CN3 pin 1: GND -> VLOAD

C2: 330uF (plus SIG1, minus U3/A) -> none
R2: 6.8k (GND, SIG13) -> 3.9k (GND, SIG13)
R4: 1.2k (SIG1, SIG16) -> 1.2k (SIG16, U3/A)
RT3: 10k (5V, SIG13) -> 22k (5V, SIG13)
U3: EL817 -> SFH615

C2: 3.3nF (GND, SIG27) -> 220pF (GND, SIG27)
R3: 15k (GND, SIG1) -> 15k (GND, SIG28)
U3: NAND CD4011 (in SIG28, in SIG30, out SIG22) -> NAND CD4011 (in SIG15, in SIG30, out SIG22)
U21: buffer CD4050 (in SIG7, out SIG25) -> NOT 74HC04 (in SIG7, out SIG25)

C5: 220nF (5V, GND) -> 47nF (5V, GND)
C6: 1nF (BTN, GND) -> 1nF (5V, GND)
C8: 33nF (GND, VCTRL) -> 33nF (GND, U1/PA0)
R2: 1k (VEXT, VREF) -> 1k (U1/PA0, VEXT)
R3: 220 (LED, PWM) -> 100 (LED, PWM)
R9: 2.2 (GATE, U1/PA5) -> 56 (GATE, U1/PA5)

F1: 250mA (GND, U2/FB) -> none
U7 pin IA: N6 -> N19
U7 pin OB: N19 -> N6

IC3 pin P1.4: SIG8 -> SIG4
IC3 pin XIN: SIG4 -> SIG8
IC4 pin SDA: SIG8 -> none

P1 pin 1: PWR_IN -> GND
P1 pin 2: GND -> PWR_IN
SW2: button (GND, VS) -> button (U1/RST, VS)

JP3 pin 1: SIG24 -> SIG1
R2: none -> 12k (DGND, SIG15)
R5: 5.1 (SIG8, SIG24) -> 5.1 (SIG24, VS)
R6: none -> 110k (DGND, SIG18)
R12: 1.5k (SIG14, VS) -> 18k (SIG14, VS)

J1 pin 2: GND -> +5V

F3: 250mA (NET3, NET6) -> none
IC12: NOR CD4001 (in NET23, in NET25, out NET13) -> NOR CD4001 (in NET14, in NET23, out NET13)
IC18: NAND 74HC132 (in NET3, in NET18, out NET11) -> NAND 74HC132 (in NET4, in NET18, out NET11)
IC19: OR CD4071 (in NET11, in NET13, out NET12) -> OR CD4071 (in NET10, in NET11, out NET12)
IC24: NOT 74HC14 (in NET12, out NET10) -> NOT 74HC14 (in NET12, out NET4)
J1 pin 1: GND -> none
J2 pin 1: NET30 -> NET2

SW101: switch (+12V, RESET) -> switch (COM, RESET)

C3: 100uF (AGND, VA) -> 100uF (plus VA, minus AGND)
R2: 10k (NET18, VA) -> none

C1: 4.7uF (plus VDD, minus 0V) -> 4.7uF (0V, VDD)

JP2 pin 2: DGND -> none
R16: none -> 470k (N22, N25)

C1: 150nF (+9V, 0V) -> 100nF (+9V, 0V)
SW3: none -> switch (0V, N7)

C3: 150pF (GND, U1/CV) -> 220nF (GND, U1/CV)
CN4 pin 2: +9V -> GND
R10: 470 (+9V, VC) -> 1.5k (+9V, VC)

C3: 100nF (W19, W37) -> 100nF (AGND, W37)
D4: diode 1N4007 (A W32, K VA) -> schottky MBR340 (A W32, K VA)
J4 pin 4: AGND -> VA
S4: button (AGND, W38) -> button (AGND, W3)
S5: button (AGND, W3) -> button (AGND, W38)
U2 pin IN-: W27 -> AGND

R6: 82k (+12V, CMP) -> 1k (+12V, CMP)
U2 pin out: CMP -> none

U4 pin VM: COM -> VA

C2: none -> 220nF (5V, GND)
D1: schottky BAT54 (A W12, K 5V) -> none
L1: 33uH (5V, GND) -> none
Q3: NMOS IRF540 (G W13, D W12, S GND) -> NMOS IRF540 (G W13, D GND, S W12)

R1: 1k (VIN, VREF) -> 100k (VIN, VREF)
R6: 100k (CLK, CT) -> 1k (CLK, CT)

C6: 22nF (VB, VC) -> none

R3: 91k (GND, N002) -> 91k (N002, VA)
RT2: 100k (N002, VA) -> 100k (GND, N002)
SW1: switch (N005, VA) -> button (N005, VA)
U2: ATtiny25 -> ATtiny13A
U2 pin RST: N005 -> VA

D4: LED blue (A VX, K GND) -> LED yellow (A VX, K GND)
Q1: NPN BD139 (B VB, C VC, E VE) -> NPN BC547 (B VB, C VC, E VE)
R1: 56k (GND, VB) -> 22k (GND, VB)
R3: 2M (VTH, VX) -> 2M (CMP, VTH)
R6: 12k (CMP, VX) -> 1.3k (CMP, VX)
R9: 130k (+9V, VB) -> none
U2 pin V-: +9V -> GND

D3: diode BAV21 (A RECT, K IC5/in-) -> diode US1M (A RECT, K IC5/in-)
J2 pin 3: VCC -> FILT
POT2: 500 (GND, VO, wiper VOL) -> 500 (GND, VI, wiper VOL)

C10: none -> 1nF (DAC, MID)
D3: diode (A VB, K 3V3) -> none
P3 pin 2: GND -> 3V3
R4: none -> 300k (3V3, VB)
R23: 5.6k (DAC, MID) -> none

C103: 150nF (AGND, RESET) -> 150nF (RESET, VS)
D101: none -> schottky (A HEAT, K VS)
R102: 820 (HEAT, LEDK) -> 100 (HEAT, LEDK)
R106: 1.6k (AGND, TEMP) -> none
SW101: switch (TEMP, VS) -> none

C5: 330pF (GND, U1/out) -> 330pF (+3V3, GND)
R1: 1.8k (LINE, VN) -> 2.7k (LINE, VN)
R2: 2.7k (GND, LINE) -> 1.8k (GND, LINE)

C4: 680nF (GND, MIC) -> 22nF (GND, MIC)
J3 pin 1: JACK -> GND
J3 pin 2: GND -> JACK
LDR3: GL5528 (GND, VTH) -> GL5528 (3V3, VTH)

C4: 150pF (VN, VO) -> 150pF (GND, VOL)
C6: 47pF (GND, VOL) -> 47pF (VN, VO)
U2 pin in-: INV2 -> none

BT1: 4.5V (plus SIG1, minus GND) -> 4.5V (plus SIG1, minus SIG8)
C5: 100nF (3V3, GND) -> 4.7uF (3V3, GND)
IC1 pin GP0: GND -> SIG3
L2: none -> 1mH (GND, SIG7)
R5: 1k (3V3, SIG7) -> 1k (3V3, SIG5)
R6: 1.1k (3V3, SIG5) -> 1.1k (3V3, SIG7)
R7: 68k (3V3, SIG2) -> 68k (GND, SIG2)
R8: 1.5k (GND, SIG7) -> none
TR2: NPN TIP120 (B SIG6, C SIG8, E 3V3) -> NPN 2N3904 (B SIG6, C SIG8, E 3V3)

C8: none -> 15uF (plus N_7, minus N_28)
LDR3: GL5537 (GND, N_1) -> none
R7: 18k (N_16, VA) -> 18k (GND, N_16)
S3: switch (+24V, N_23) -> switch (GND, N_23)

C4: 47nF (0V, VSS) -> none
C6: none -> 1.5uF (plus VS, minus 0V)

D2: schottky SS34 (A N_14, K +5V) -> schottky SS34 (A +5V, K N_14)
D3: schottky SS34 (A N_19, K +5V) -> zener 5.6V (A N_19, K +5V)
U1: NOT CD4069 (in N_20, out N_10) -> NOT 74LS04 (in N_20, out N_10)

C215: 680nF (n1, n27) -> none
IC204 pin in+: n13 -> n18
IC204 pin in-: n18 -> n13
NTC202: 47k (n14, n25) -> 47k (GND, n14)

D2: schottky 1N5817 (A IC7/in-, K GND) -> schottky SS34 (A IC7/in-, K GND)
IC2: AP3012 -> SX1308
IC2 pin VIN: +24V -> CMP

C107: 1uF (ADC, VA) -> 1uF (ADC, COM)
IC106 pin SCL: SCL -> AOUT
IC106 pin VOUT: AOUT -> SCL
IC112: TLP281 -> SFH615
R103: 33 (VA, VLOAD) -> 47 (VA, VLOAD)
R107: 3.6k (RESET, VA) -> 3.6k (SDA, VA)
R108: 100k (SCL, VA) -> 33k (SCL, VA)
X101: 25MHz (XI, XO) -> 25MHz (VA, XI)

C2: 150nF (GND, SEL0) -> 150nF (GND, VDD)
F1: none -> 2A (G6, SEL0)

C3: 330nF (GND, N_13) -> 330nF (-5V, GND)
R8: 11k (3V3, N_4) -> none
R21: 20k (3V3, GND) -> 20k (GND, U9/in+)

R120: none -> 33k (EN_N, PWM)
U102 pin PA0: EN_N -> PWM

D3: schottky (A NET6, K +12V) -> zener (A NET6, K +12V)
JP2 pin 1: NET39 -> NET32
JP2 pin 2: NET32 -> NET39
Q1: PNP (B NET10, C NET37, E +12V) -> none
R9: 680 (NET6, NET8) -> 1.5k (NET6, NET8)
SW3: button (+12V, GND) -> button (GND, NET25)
···
Copy the records above faithfully. Begin at their first line, end at the line containing "P1 pin 2: GND -> PWR_IN", and include nothing else.

CN3 pin 1: GND -> VLOAD

C2: 330uF (plus SIG1, minus U3/A) -> none
R2: 6.8k (GND, SIG13) -> 3.9k (GND, SIG13)
R4: 1.2k (SIG1, SIG16) -> 1.2k (SIG16, U3/A)
RT3: 10k (5V, SIG13) -> 22k (5V, SIG13)
U3: EL817 -> SFH615

C2: 3.3nF (GND, SIG27) -> 220pF (GND, SIG27)
R3: 15k (GND, SIG1) -> 15k (GND, SIG28)
U3: NAND CD4011 (in SIG28, in SIG30, out SIG22) -> NAND CD4011 (in SIG15, in SIG30, out SIG22)
U21: buffer CD4050 (in SIG7, out SIG25) -> NOT 74HC04 (in SIG7, out SIG25)

C5: 220nF (5V, GND) -> 47nF (5V, GND)
C6: 1nF (BTN, GND) -> 1nF (5V, GND)
C8: 33nF (GND, VCTRL) -> 33nF (GND, U1/PA0)
R2: 1k (VEXT, VREF) -> 1k (U1/PA0, VEXT)
R3: 220 (LED, PWM) -> 100 (LED, PWM)
R9: 2.2 (GATE, U1/PA5) -> 56 (GATE, U1/PA5)

F1: 250mA (GND, U2/FB) -> none
U7 pin IA: N6 -> N19
U7 pin OB: N19 -> N6

IC3 pin P1.4: SIG8 -> SIG4
IC3 pin XIN: SIG4 -> SIG8
IC4 pin SDA: SIG8 -> none

P1 pin 1: PWR_IN -> GND
P1 pin 2: GND -> PWR_IN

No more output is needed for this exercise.